Transcribe exactly the first line of the listing below and each line that follows it, ending with the line that contains "yellow pawn: 2 -> 4", and omit the remainder.

Records to process below:

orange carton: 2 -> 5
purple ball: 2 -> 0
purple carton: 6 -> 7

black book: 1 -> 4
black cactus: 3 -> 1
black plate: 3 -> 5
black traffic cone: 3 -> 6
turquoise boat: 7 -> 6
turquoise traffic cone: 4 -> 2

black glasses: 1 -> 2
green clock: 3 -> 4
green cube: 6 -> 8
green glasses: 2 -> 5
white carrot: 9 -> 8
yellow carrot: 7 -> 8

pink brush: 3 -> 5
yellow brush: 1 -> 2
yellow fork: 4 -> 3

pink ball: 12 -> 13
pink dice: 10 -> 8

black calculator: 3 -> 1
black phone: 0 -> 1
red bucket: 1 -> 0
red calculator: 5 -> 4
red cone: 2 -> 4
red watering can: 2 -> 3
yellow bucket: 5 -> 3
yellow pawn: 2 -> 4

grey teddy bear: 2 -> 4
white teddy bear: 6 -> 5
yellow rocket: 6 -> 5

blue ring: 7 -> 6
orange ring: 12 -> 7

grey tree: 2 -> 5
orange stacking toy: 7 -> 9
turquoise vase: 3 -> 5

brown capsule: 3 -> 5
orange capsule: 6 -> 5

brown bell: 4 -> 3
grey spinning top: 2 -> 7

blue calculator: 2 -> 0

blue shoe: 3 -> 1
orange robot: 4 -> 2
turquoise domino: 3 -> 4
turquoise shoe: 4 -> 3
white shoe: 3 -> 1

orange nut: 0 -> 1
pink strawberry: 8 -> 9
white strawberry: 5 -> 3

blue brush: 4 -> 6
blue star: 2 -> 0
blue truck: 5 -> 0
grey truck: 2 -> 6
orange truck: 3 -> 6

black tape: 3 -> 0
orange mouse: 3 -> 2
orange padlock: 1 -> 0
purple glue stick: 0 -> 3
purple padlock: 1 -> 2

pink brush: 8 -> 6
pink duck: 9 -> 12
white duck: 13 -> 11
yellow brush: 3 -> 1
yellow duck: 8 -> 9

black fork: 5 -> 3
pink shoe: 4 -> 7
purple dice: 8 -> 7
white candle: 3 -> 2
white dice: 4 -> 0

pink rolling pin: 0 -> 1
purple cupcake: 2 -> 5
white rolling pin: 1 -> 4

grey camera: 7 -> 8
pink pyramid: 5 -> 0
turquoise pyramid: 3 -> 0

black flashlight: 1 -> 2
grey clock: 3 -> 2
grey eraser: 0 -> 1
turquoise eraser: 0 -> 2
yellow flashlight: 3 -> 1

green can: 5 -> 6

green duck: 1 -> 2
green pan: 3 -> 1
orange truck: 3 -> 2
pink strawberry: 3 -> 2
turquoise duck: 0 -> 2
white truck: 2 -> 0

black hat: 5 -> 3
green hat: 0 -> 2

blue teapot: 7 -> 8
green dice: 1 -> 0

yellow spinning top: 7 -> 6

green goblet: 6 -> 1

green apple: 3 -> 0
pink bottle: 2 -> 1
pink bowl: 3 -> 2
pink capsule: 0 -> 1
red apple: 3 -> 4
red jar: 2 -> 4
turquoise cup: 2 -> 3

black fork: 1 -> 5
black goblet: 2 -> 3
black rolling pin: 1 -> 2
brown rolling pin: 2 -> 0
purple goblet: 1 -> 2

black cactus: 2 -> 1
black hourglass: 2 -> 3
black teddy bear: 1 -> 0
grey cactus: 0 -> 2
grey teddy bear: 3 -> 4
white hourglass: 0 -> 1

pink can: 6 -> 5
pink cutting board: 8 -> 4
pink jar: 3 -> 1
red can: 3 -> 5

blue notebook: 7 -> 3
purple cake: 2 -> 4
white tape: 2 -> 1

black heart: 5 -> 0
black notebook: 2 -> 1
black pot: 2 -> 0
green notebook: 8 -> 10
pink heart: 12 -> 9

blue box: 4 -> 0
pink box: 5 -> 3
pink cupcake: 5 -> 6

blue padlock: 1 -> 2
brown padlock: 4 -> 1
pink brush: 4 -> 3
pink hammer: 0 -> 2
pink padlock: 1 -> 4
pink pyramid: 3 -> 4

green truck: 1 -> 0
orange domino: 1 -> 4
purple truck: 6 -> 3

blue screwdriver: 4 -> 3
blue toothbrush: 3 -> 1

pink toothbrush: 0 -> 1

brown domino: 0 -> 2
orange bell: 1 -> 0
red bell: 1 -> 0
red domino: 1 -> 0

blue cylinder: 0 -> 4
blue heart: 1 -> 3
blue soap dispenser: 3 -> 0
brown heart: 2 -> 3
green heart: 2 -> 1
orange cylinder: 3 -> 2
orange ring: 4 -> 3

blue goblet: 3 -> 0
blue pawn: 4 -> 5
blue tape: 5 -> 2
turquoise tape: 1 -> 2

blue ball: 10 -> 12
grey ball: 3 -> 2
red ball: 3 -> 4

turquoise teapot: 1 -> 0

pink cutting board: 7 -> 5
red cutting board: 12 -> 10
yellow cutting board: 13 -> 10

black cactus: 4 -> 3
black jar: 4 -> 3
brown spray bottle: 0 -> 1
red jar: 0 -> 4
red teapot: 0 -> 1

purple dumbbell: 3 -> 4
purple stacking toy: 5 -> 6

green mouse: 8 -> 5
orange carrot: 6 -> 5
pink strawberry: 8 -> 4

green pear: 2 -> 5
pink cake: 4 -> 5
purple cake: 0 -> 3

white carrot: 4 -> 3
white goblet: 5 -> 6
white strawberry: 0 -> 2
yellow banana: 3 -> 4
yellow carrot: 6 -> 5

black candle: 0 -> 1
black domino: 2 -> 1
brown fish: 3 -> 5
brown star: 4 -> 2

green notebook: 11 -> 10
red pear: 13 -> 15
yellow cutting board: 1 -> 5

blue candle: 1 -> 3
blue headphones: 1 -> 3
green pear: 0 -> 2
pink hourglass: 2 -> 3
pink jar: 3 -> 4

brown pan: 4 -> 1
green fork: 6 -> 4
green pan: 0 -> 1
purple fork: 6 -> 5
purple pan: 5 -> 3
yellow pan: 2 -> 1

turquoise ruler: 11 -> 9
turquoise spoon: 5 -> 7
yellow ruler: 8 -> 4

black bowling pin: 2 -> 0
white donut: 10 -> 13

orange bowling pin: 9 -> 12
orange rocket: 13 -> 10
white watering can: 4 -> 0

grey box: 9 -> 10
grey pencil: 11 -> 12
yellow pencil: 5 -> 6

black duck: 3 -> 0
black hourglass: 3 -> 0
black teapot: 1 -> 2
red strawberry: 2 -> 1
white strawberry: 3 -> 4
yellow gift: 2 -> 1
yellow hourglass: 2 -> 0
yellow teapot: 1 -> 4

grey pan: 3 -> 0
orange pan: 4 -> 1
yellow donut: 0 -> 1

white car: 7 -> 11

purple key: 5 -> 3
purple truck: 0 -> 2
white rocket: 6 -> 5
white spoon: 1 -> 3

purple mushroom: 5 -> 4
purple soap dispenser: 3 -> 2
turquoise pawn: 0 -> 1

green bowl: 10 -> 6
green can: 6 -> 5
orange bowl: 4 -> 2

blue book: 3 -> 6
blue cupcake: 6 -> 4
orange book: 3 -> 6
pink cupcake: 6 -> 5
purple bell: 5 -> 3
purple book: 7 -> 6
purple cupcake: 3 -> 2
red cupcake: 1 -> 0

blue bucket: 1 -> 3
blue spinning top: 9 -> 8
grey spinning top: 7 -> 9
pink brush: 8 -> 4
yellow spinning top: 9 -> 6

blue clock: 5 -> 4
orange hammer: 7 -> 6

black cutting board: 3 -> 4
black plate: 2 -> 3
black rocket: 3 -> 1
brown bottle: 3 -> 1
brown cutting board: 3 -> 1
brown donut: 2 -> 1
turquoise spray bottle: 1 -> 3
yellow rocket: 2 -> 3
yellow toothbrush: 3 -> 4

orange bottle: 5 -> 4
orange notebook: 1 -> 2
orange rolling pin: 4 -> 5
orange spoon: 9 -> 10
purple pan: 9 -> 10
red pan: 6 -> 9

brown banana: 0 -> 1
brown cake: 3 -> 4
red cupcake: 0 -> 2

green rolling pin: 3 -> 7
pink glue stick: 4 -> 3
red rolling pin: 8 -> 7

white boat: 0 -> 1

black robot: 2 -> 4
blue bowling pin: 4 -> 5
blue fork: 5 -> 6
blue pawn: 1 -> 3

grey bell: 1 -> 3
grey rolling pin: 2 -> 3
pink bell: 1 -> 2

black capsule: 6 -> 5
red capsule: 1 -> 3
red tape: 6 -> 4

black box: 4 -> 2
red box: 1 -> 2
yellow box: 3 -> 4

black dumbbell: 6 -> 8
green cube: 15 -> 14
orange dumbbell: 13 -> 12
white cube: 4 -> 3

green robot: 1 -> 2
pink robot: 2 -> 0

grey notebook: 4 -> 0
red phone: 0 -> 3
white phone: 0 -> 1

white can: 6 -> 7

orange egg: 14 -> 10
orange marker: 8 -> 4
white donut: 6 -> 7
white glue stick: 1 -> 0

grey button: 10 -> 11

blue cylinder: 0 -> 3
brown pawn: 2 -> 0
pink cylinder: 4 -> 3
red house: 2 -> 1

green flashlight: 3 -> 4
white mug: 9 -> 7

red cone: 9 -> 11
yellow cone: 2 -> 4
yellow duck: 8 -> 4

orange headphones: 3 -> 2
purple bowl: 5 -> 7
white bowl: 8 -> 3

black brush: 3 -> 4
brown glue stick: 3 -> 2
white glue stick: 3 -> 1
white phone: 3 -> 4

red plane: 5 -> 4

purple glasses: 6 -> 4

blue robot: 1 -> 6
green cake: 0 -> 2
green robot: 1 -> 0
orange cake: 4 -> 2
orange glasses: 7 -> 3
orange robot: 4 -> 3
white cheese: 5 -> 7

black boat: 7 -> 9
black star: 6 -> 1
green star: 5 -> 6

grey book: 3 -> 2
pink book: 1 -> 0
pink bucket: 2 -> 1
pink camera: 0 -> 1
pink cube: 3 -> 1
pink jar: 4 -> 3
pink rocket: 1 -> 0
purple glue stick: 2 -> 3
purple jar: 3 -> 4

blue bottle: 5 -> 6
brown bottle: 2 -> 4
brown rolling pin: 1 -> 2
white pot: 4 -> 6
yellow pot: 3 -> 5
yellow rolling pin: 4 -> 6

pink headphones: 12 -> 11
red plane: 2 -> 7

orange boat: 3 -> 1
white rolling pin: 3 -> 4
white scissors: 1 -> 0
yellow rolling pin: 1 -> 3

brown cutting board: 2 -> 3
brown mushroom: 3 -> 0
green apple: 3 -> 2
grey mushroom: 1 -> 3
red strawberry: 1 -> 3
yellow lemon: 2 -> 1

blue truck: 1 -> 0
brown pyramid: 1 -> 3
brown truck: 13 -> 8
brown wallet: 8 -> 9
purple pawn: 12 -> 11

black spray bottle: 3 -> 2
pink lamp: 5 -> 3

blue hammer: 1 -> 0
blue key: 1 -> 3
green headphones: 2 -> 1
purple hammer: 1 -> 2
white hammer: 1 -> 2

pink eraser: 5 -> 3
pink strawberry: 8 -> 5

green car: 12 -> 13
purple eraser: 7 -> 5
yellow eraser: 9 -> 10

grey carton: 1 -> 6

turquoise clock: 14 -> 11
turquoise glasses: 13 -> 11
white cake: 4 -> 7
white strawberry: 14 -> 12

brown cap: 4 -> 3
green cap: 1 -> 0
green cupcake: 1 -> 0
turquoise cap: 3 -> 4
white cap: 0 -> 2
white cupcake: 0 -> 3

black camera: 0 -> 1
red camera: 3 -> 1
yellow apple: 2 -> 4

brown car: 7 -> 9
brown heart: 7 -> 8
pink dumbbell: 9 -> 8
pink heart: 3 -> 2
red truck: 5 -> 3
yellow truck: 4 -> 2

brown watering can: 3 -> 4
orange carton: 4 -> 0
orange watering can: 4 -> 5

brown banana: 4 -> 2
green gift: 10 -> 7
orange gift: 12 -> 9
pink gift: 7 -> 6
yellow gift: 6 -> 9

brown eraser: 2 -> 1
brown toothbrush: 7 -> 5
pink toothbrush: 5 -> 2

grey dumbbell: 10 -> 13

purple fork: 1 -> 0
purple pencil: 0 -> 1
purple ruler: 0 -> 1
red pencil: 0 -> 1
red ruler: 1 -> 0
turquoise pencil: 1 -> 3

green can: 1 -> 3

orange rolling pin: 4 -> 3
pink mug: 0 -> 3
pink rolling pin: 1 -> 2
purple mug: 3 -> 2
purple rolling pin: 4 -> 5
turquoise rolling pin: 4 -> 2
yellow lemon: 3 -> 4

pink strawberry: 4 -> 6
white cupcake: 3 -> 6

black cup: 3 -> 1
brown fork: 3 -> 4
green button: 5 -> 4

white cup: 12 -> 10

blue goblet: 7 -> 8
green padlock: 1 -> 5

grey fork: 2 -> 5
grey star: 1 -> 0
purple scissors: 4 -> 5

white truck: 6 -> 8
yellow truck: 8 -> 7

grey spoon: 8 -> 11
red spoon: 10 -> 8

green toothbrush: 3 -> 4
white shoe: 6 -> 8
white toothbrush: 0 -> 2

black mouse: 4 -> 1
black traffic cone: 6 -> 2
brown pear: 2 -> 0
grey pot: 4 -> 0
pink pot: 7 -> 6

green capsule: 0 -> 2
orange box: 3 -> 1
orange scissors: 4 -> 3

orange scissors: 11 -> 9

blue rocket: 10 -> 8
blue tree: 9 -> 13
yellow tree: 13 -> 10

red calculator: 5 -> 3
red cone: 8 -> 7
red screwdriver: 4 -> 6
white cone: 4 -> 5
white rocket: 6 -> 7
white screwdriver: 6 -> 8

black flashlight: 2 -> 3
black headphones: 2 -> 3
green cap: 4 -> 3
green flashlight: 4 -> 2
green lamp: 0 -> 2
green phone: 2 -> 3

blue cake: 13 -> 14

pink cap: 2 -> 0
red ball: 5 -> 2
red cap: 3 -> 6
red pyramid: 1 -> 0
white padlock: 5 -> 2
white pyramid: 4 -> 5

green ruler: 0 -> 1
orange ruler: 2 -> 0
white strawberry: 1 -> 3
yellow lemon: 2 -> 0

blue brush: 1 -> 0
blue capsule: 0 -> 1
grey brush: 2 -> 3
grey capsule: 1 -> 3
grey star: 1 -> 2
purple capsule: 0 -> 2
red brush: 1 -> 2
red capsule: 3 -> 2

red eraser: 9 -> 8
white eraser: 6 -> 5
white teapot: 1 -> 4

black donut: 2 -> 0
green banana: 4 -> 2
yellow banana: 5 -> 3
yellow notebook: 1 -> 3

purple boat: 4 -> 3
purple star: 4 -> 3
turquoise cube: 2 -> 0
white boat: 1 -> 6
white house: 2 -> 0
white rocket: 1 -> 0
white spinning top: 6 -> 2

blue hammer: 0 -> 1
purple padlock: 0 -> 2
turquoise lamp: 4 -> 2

End of Records to process.

Task output
orange carton: 2 -> 5
purple ball: 2 -> 0
purple carton: 6 -> 7

black book: 1 -> 4
black cactus: 3 -> 1
black plate: 3 -> 5
black traffic cone: 3 -> 6
turquoise boat: 7 -> 6
turquoise traffic cone: 4 -> 2

black glasses: 1 -> 2
green clock: 3 -> 4
green cube: 6 -> 8
green glasses: 2 -> 5
white carrot: 9 -> 8
yellow carrot: 7 -> 8

pink brush: 3 -> 5
yellow brush: 1 -> 2
yellow fork: 4 -> 3

pink ball: 12 -> 13
pink dice: 10 -> 8

black calculator: 3 -> 1
black phone: 0 -> 1
red bucket: 1 -> 0
red calculator: 5 -> 4
red cone: 2 -> 4
red watering can: 2 -> 3
yellow bucket: 5 -> 3
yellow pawn: 2 -> 4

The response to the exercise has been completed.